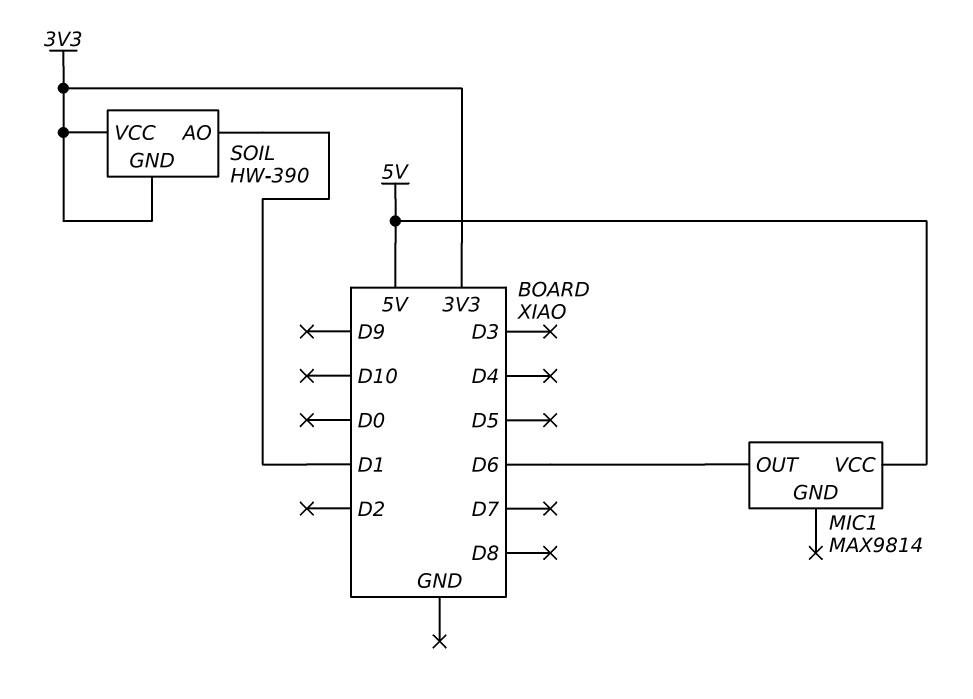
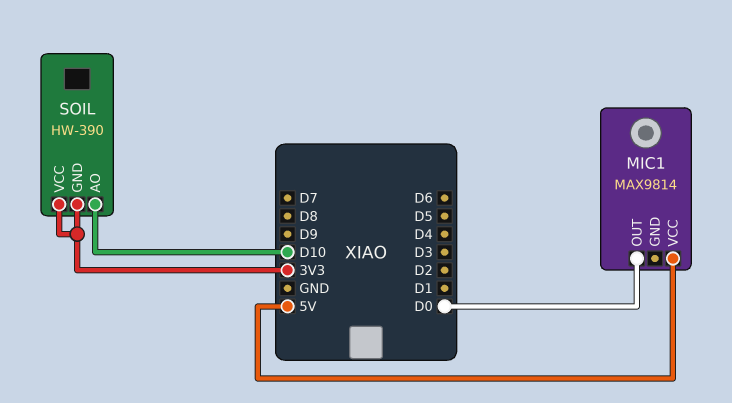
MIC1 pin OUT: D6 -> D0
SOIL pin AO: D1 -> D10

§

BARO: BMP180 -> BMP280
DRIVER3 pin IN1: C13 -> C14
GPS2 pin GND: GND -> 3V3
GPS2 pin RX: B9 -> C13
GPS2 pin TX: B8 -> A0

§

Given the records above, restate word for word only the lines starting at the one with "GPS2 pin GND: GND -> 3V3" and ending at the one with "GPS2 pin TX: B8 -> A0".

GPS2 pin GND: GND -> 3V3
GPS2 pin RX: B9 -> C13
GPS2 pin TX: B8 -> A0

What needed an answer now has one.